§ Work instruction
The response should be the records below, repeated exactly, with each picture left out.

*** Data provided Section Begins ***

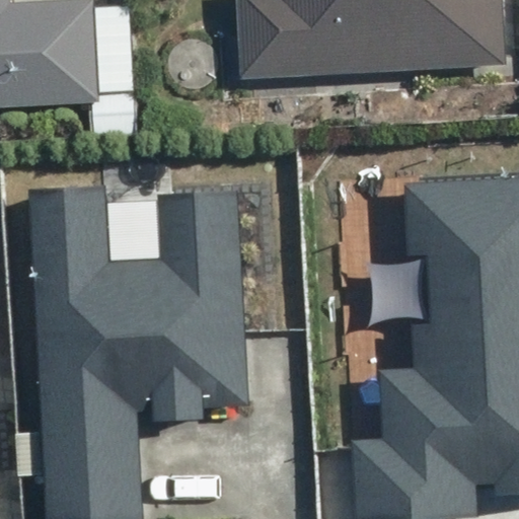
[(0,0),(0,102),(93,96),(87,8),(6,14),(4,0),(0,0)]
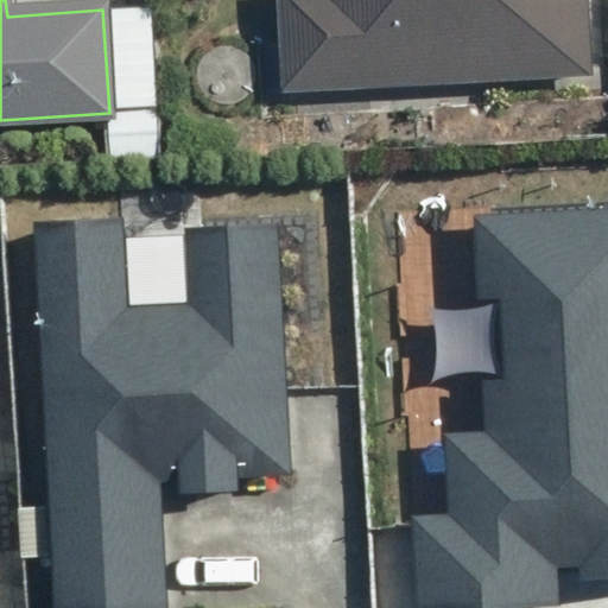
[(607,0),(290,0),(295,90),(607,75),(607,0)]
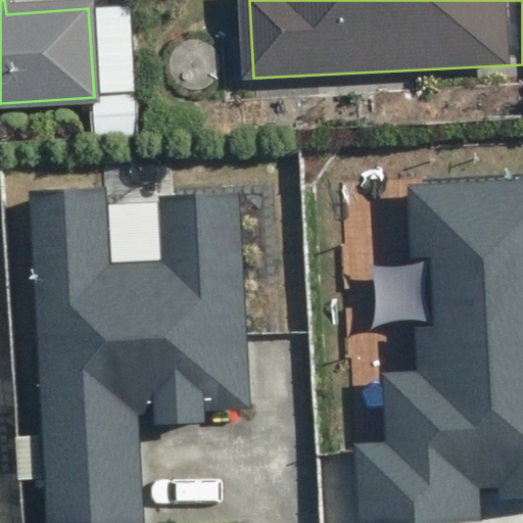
[(177,90),(183,95),(191,99),(199,99),(207,97),(215,93),(220,86),(222,78),(222,69),(219,61),(214,55),(205,51),(197,49),(190,50),(183,54),(177,59),(174,66),(172,75),(173,82),(177,90)]
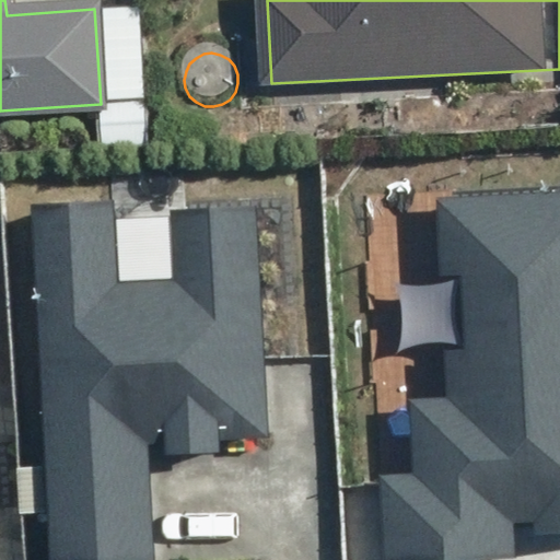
[(384,558),(512,553),(511,520),(538,520),(538,529),(559,528),(559,187),(432,191),(435,280),(458,279),(461,346),(441,347),(442,396),(410,397),(412,473),(381,474),(384,558)]
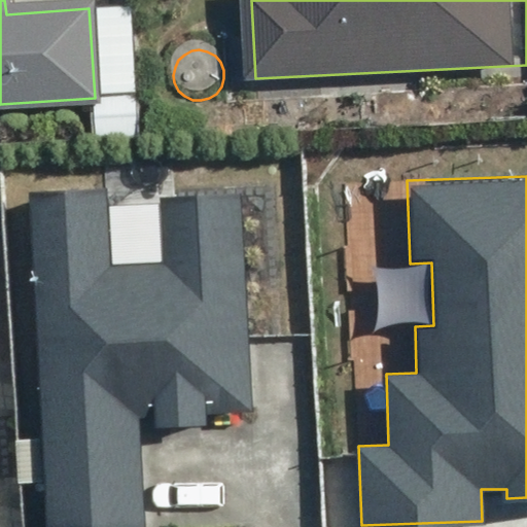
[(47,526),(130,526),(145,526),(139,418),(156,417),(156,426),(207,424),(207,414),(254,411),(243,191),(161,196),(165,262),(112,265),(108,187),(30,191),(47,526)]
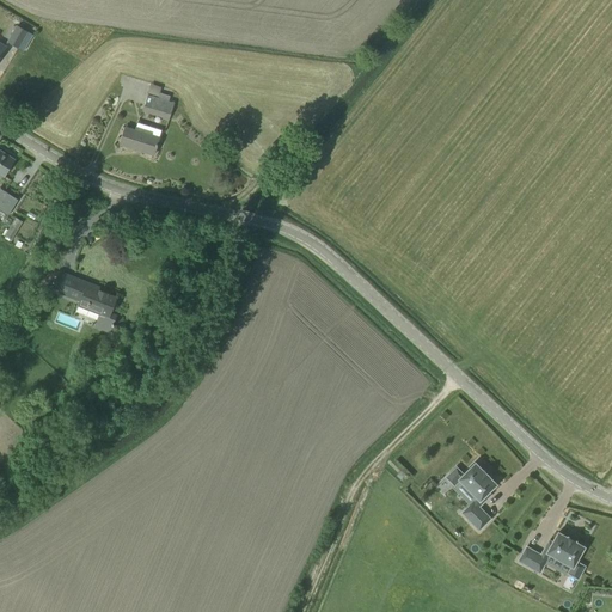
[(17,26),(7,42),(18,48),(24,50),(28,44),(30,41),(29,41),(32,35),(28,32),(17,26)]
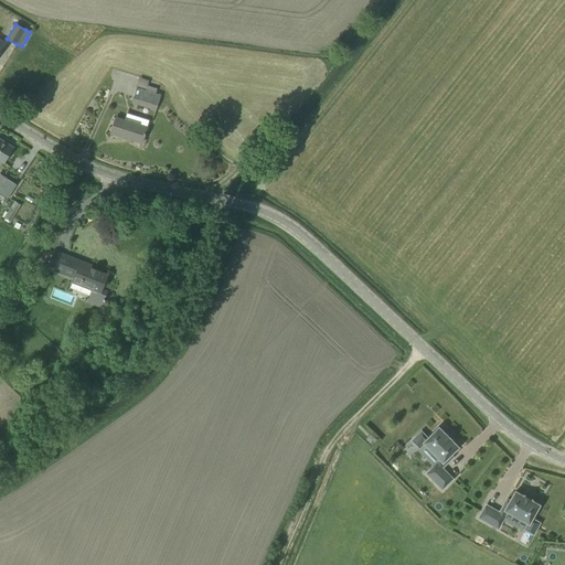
[(136,88),(131,103),(132,103),(157,110),(161,96),(156,94),(157,88),(147,86),(146,91),(136,88)]
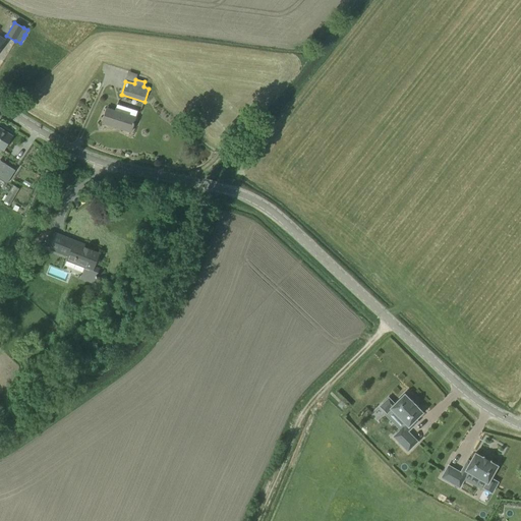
[(117,105),(115,111),(107,108),(102,123),(130,132),(137,111),(117,105)]
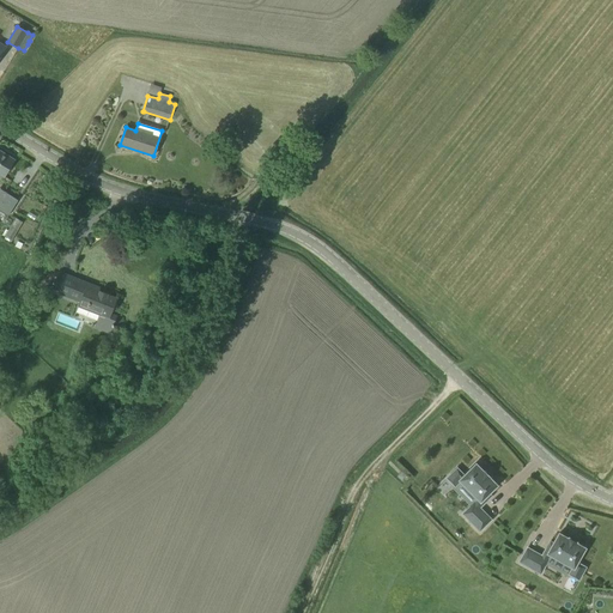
[(0,150),(0,174),(5,176),(14,159),(0,150)]
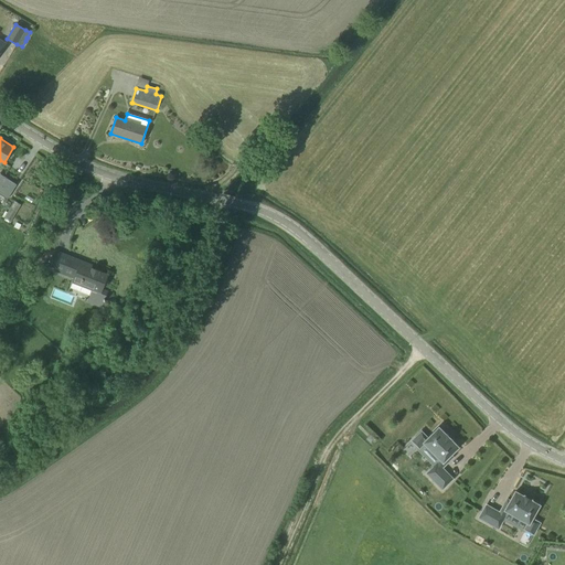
[(3,176),(0,181),(0,193),(7,196),(14,182),(3,176)]
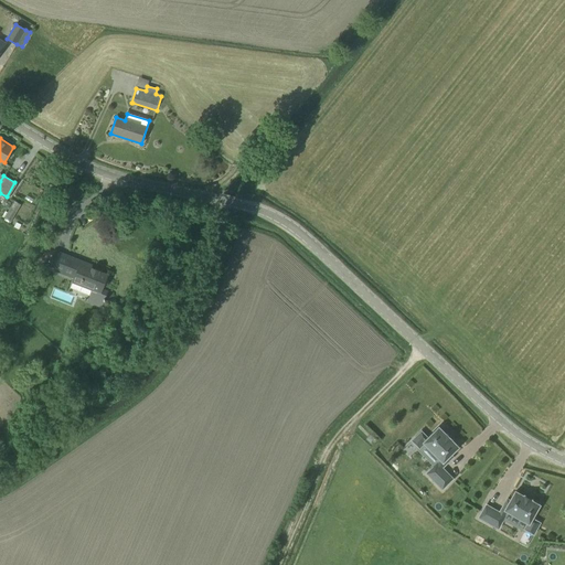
[(11,221),(21,204),(14,200),(4,216),(11,221)]
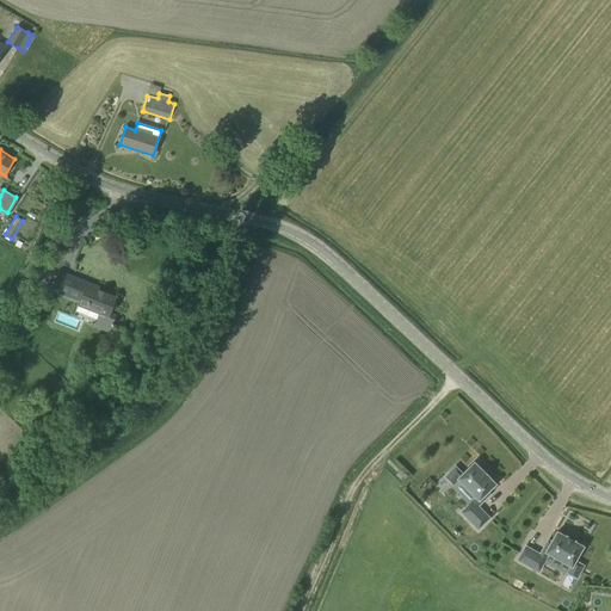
[(78,304),(99,313),(94,327),(110,332),(115,319),(109,316),(117,297),(94,289),(96,285),(59,271),(51,289),(79,300),(78,304)]
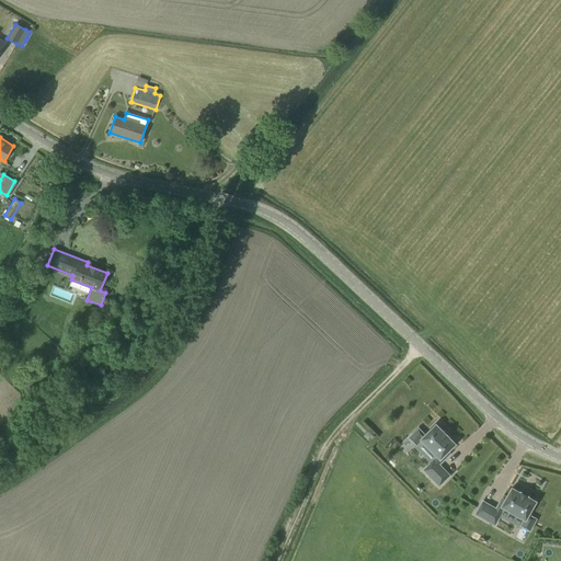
[(419,428),(409,437),(416,445),(421,439),(438,457),(434,460),(434,459),(424,470),(439,485),(449,476),(438,465),(439,464),(438,462),(441,459),(442,461),(449,454),(447,451),(455,444),(448,436),(449,435),(447,434),(446,435),(444,433),(445,432),(444,430),(443,431),(435,424),(424,435),(419,428)]
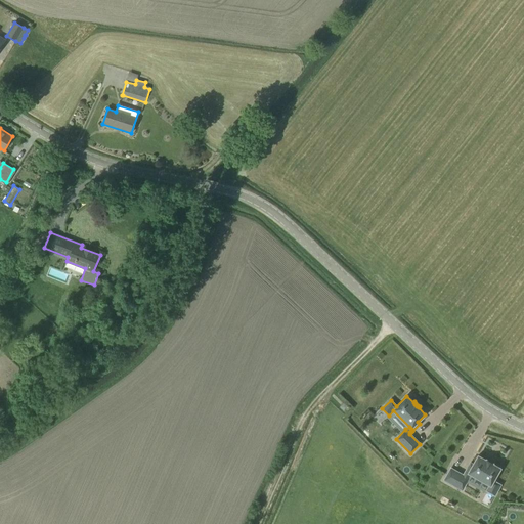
[(344,410),(348,406),(344,402),(340,406),(344,410)]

*** Data provided Section Ends ***

§ Written answer
[(0,0),(0,102),(93,96),(87,8),(6,14),(4,0),(0,0)]
[(607,0),(290,0),(295,90),(607,75),(607,0)]
[(177,90),(183,95),(191,99),(199,99),(207,97),(215,93),(220,86),(222,78),(222,69),(219,61),(214,55),(205,51),(197,49),(190,50),(183,54),(177,59),(174,66),(172,75),(173,82),(177,90)]
[(384,558),(512,553),(511,520),(538,520),(538,529),(559,528),(559,187),(432,191),(435,280),(458,279),(461,346),(441,347),(442,396),(410,397),(412,473),(381,474),(384,558)]
[(47,526),(130,526),(145,526),(139,418),(156,417),(156,426),(207,424),(207,414),(254,411),(243,191),(161,196),(165,262),(112,265),(108,187),(30,191),(47,526)]
[(17,26),(7,42),(18,48),(24,50),(28,44),(30,41),(29,41),(32,35),(28,32),(17,26)]
[(136,88),(131,103),(132,103),(157,110),(161,96),(156,94),(157,88),(147,86),(146,91),(136,88)]
[(117,105),(115,111),(107,108),(102,123),(130,132),(137,111),(117,105)]
[(0,150),(0,174),(5,176),(14,159),(0,150)]
[(3,176),(0,181),(0,193),(7,196),(14,182),(3,176)]
[(11,221),(21,204),(14,200),(4,216),(11,221)]
[(78,304),(99,313),(94,327),(110,332),(115,319),(109,316),(117,297),(94,289),(96,285),(59,271),(51,289),(79,300),(78,304)]
[(419,428),(409,437),(416,445),(421,439),(438,457),(434,460),(434,459),(424,470),(439,485),(449,476),(438,465),(439,464),(438,462),(441,459),(442,461),(449,454),(447,451),(455,444),(448,436),(449,435),(447,434),(446,435),(444,433),(445,432),(444,430),(443,431),(435,424),(424,435),(419,428)]
[(344,410),(348,406),(344,402),(340,406),(344,410)]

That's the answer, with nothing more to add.